--- WRITTEN TASK ---
Could you edit the lines starting with the line with "orange star at" and going on through the line with "orange line at", replacing "moved" with "shifted" and leaving everything else unchanged? Give only those lines, without the pictures.

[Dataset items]
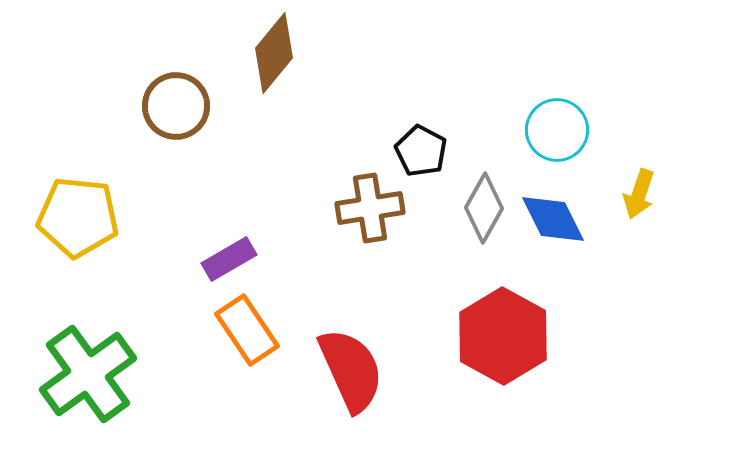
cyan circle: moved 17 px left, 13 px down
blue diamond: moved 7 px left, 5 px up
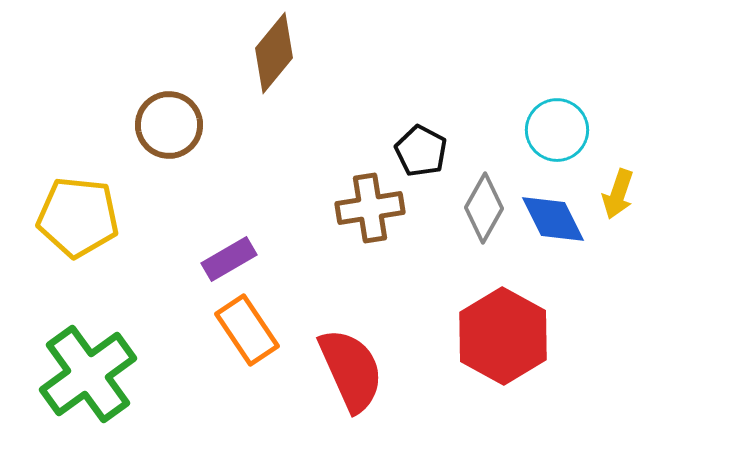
brown circle: moved 7 px left, 19 px down
yellow arrow: moved 21 px left
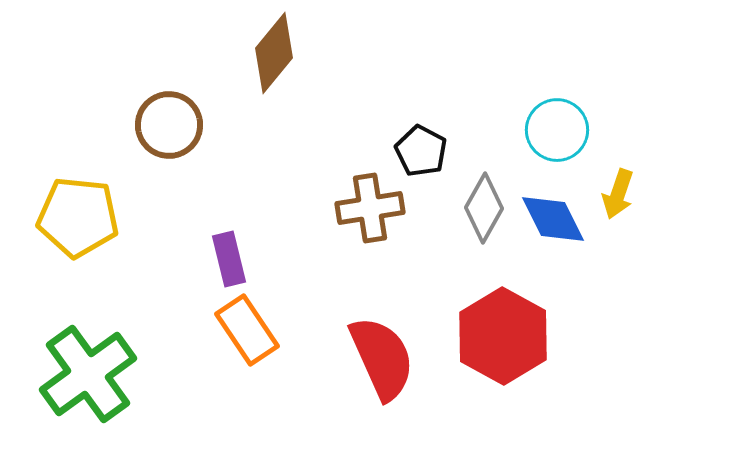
purple rectangle: rotated 74 degrees counterclockwise
red semicircle: moved 31 px right, 12 px up
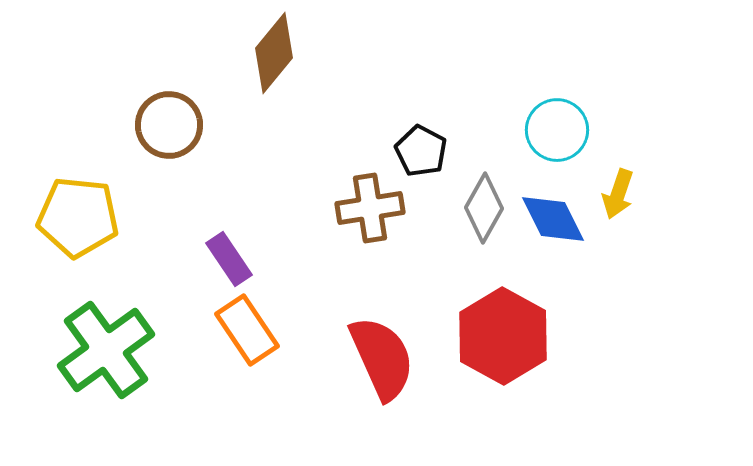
purple rectangle: rotated 20 degrees counterclockwise
green cross: moved 18 px right, 24 px up
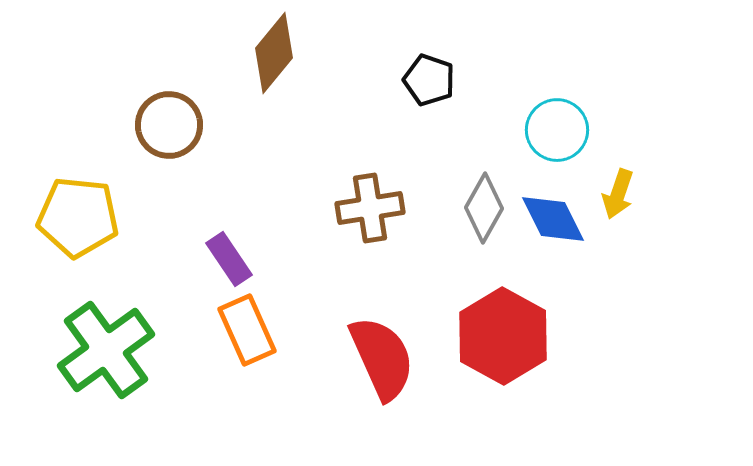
black pentagon: moved 8 px right, 71 px up; rotated 9 degrees counterclockwise
orange rectangle: rotated 10 degrees clockwise
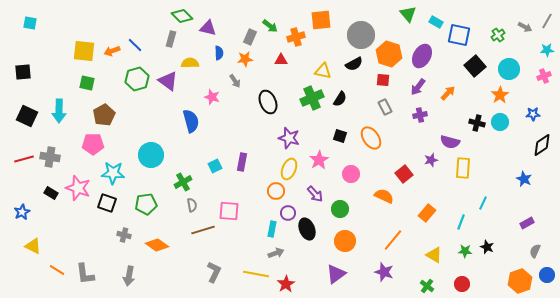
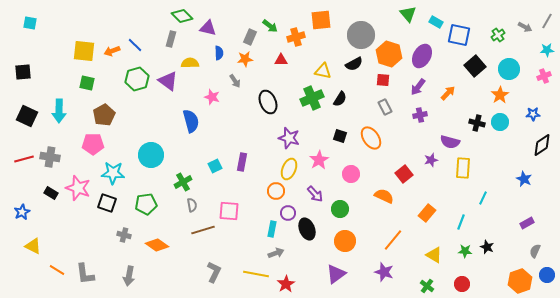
cyan line at (483, 203): moved 5 px up
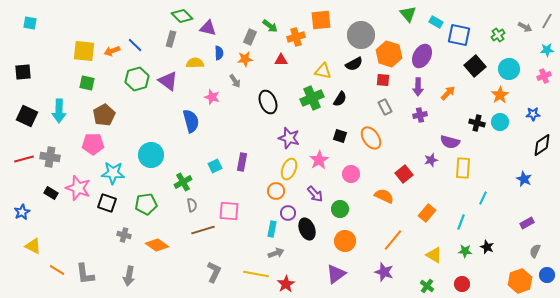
yellow semicircle at (190, 63): moved 5 px right
purple arrow at (418, 87): rotated 36 degrees counterclockwise
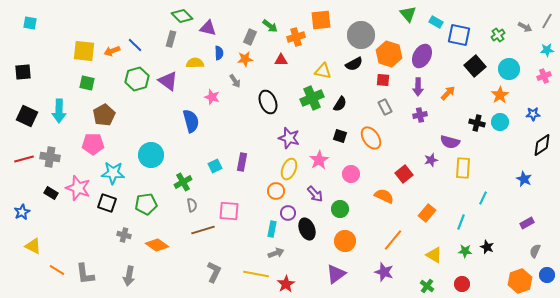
black semicircle at (340, 99): moved 5 px down
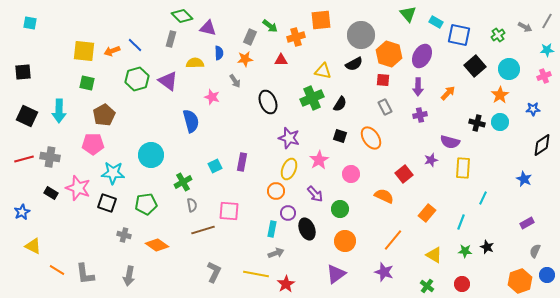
blue star at (533, 114): moved 5 px up
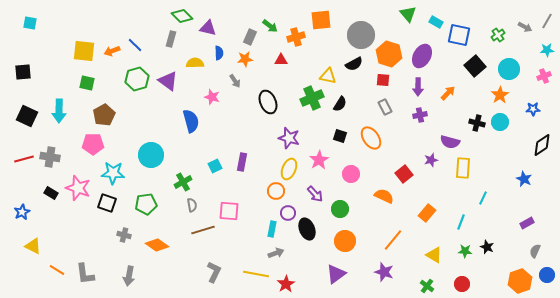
yellow triangle at (323, 71): moved 5 px right, 5 px down
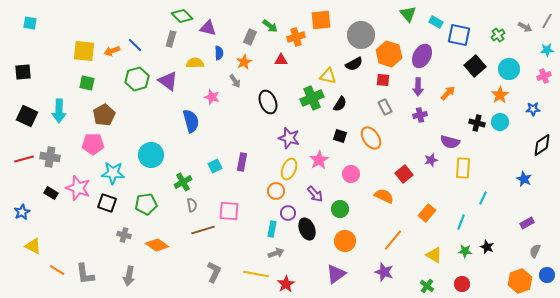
orange star at (245, 59): moved 1 px left, 3 px down; rotated 21 degrees counterclockwise
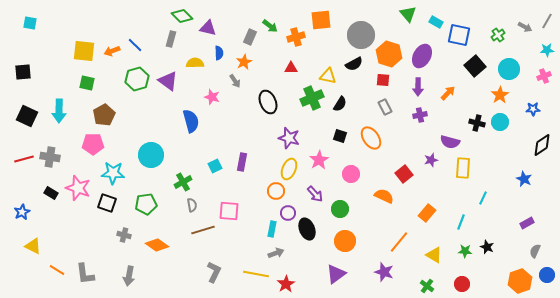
red triangle at (281, 60): moved 10 px right, 8 px down
orange line at (393, 240): moved 6 px right, 2 px down
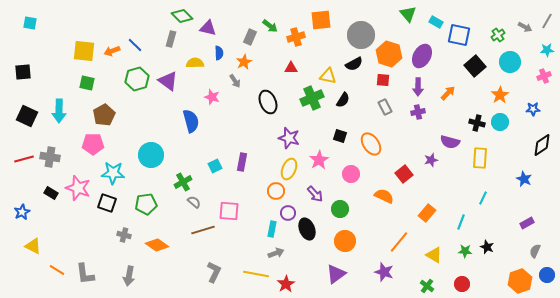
cyan circle at (509, 69): moved 1 px right, 7 px up
black semicircle at (340, 104): moved 3 px right, 4 px up
purple cross at (420, 115): moved 2 px left, 3 px up
orange ellipse at (371, 138): moved 6 px down
yellow rectangle at (463, 168): moved 17 px right, 10 px up
gray semicircle at (192, 205): moved 2 px right, 3 px up; rotated 40 degrees counterclockwise
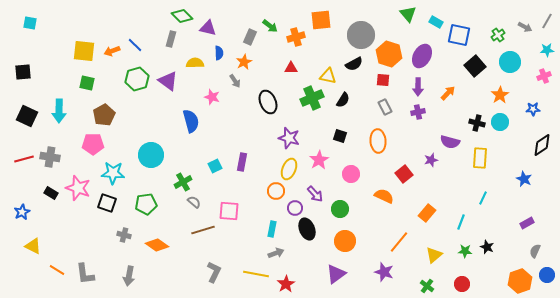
orange ellipse at (371, 144): moved 7 px right, 3 px up; rotated 30 degrees clockwise
purple circle at (288, 213): moved 7 px right, 5 px up
yellow triangle at (434, 255): rotated 48 degrees clockwise
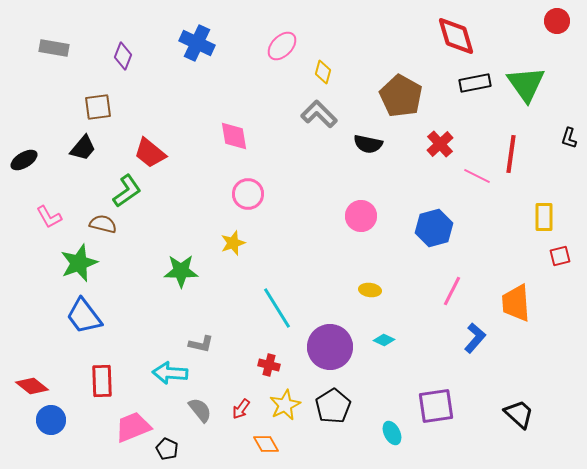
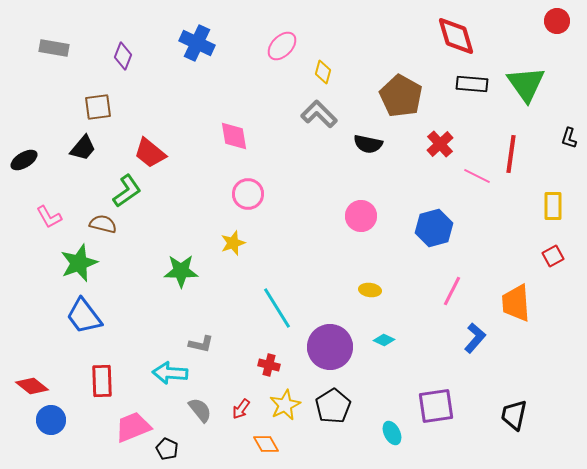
black rectangle at (475, 83): moved 3 px left, 1 px down; rotated 16 degrees clockwise
yellow rectangle at (544, 217): moved 9 px right, 11 px up
red square at (560, 256): moved 7 px left; rotated 15 degrees counterclockwise
black trapezoid at (519, 414): moved 5 px left, 1 px down; rotated 120 degrees counterclockwise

--- EXERCISE ANSWER ---
orange star at (245, 59): shifted 1 px left, 3 px down; rotated 21 degrees counterclockwise
red triangle at (281, 60): shifted 10 px right, 8 px down
orange line at (393, 240): shifted 6 px right, 2 px down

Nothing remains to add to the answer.